[[ EXTRACTED RECORDS open ]]

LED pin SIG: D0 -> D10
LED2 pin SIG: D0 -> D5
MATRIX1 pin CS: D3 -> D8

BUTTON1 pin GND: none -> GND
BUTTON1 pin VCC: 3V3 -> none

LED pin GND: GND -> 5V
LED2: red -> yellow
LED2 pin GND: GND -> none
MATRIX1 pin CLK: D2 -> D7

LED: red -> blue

[[ EXTRACTED RECORDS closed ]]
[[ EXTRACTED RECORDS open ]]

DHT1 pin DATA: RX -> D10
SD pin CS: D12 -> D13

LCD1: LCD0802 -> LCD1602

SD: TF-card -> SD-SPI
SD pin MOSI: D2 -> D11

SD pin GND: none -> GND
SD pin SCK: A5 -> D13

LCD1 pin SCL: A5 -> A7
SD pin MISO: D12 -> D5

[[ EXTRACTED RECORDS closed ]]
[[ EXTRACTED RECORDS open ]]

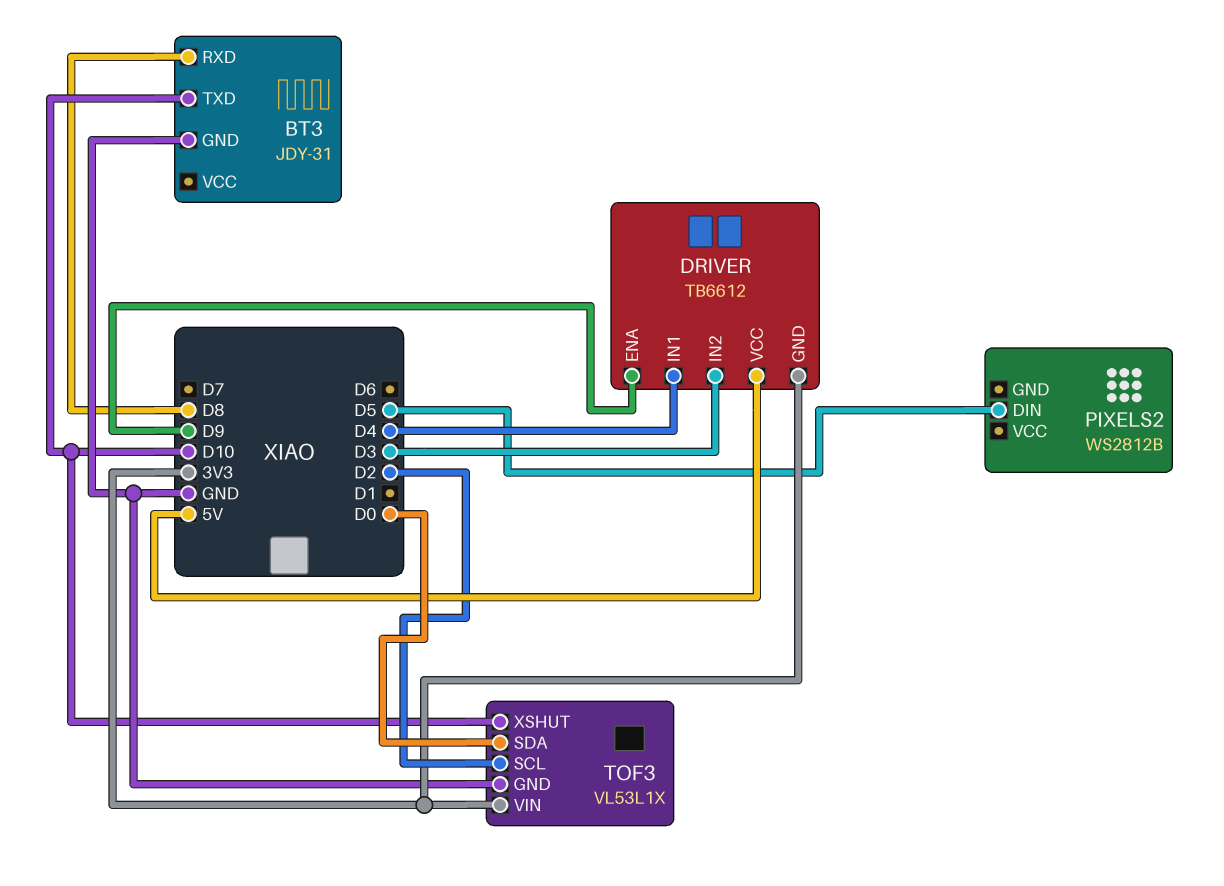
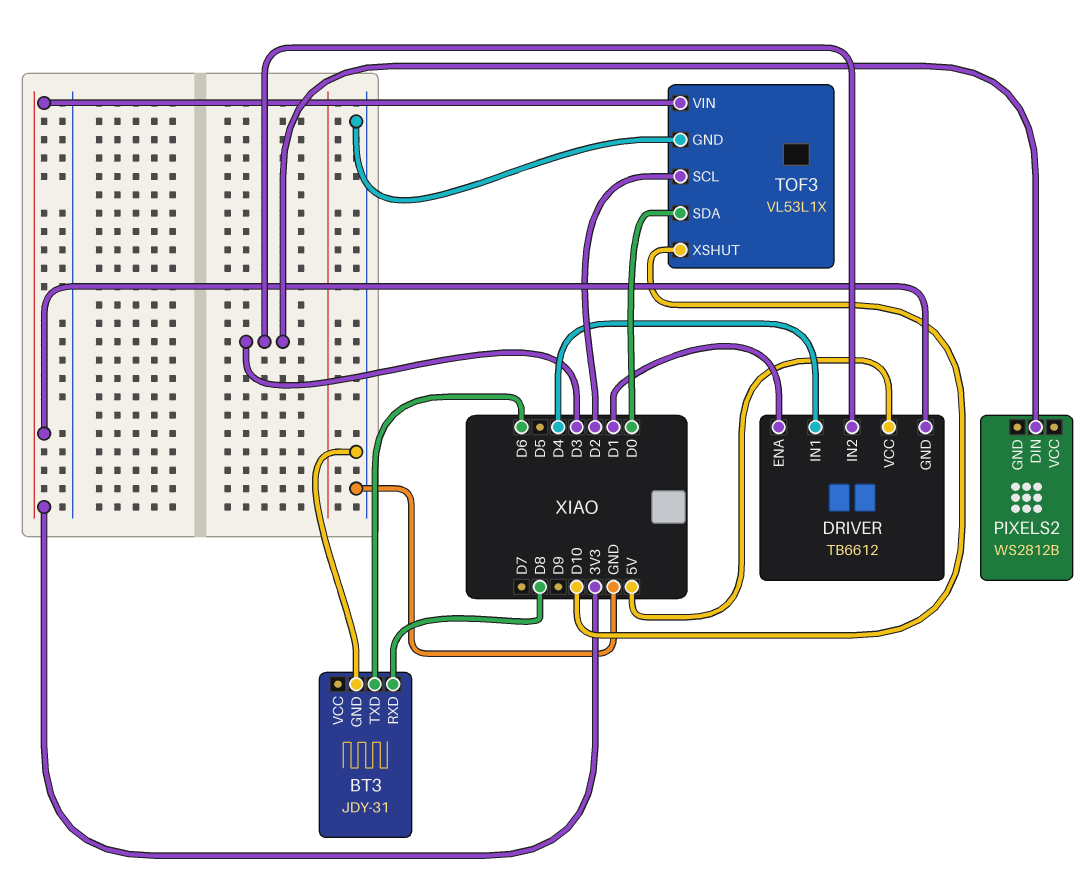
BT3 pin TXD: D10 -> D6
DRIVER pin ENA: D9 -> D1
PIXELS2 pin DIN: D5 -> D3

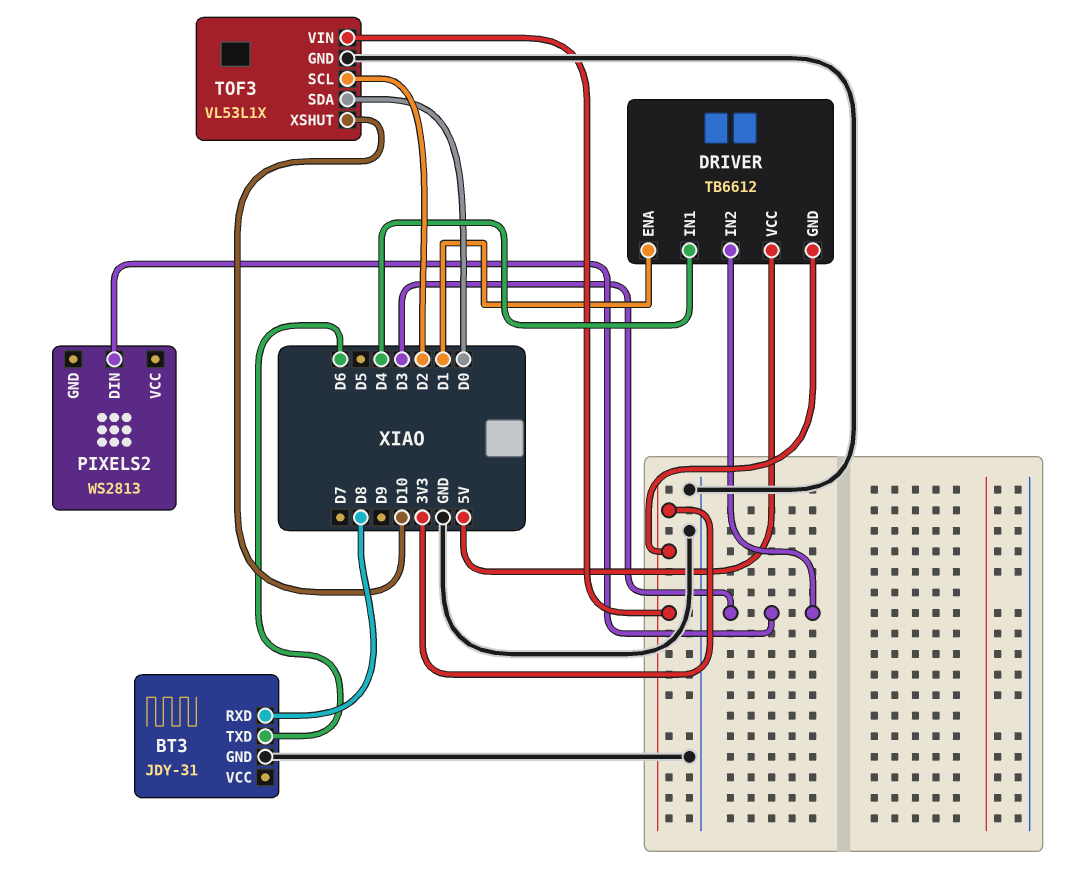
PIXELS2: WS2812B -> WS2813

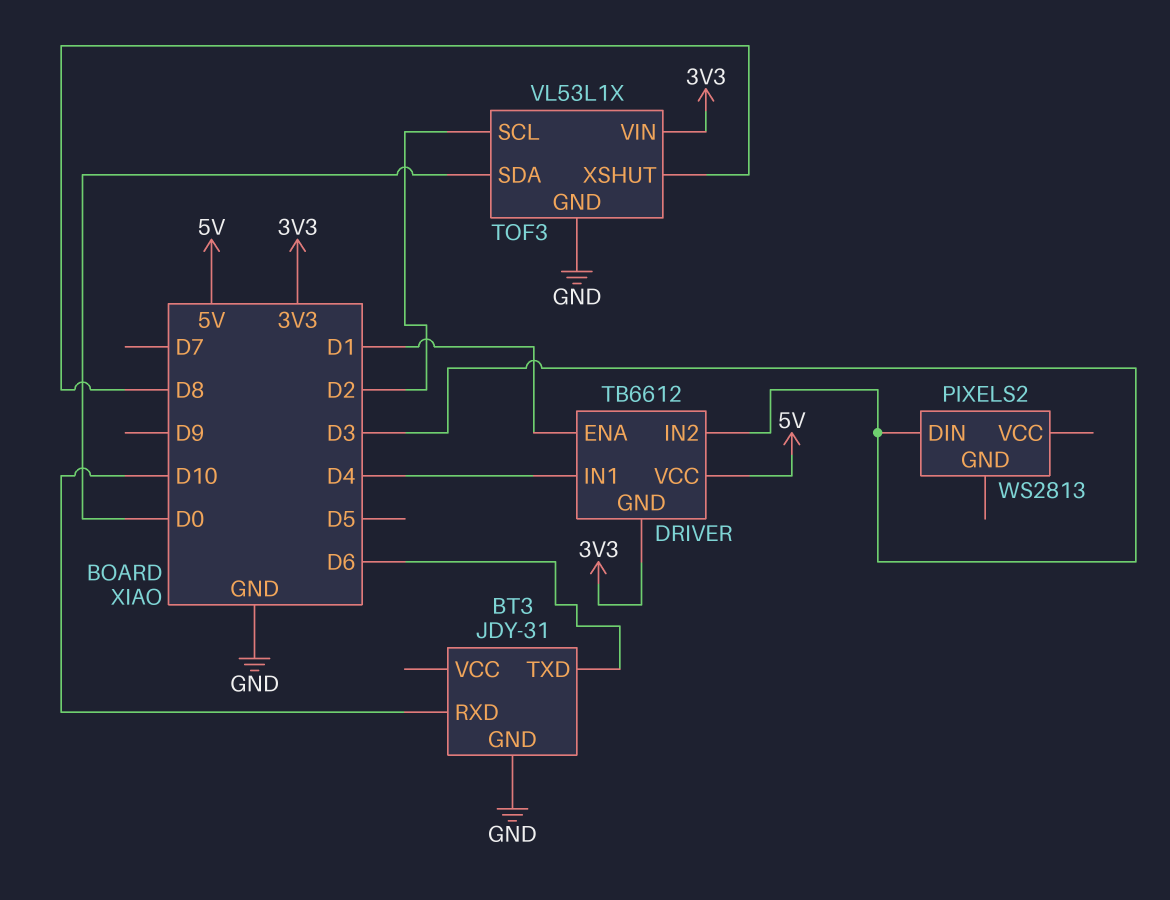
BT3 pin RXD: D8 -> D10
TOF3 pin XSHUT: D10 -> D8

[[ EXTRACTED RECORDS closed ]]

■ **WORK TASK**:
The response should be the listing above, limited to the lines between the one holding "LED pin SIG: D0 -> D10" and the one holding "LED: red -> blue", inclusive, reproduced exactly.

■ **WRITTEN REPLY**:
LED pin SIG: D0 -> D10
LED2 pin SIG: D0 -> D5
MATRIX1 pin CS: D3 -> D8

BUTTON1 pin GND: none -> GND
BUTTON1 pin VCC: 3V3 -> none

LED pin GND: GND -> 5V
LED2: red -> yellow
LED2 pin GND: GND -> none
MATRIX1 pin CLK: D2 -> D7

LED: red -> blue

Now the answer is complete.